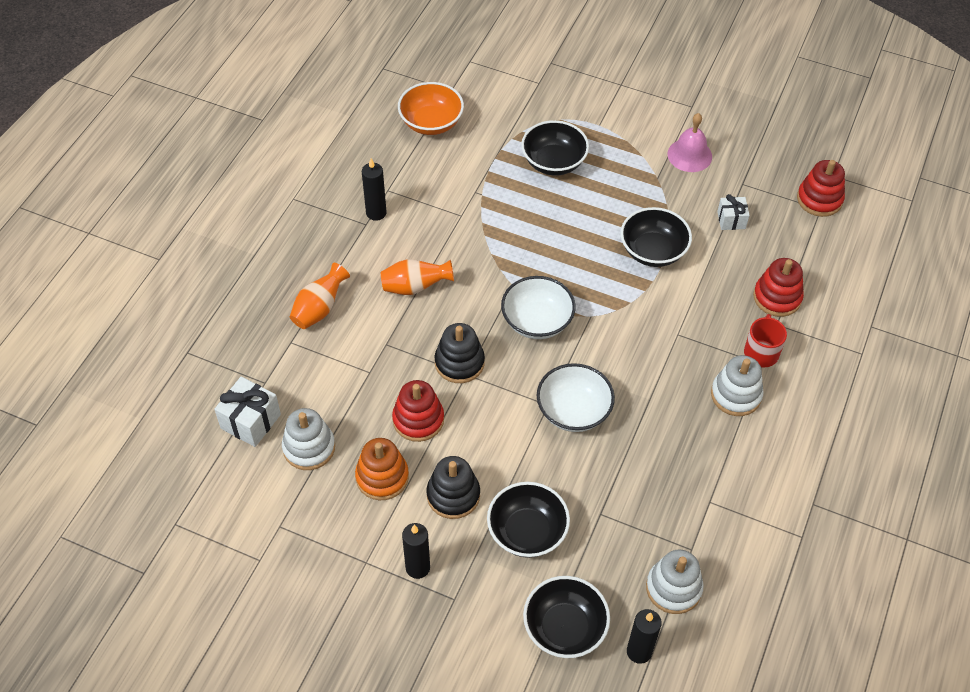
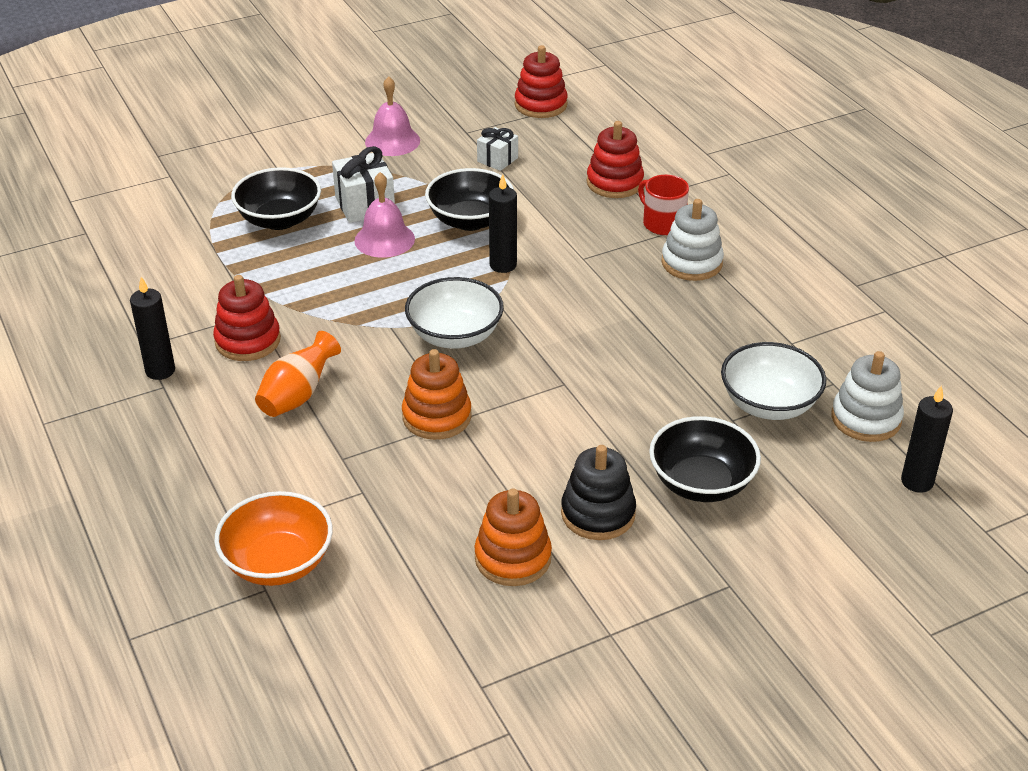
camera: 50 degrees left, 15 degrees down
white gift [214,377,281,447] -> white gift moved to [332,146,395,223]
white stacking toy [282,408,335,470] -> none
orange vase [290,263,350,329] -> none
red stacking toy [392,380,444,442] -> red stacking toy moved to [213,275,281,361]
orange bowl [398,82,464,135] -> orange bowl moved to [214,491,333,586]
black candle [402,523,430,579] -> black candle moved to [489,174,517,273]
black stacking toy [435,323,485,383] -> orange stacking toy [402,349,472,440]
black bowl [523,576,610,658] -> none
white bowl [537,363,615,432] -> white bowl moved to [721,342,826,420]
none -> pink bell [354,172,415,258]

------------

Write out an exact transcription of the line with "white gift [214,377,281,447]" and of each line after it; stop at the end of the records.

white gift [214,377,281,447] -> white gift moved to [332,146,395,223]
white stacking toy [282,408,335,470] -> none
orange vase [290,263,350,329] -> none
red stacking toy [392,380,444,442] -> red stacking toy moved to [213,275,281,361]
orange bowl [398,82,464,135] -> orange bowl moved to [214,491,333,586]
black candle [402,523,430,579] -> black candle moved to [489,174,517,273]
black stacking toy [435,323,485,383] -> orange stacking toy [402,349,472,440]
black bowl [523,576,610,658] -> none
white bowl [537,363,615,432] -> white bowl moved to [721,342,826,420]
none -> pink bell [354,172,415,258]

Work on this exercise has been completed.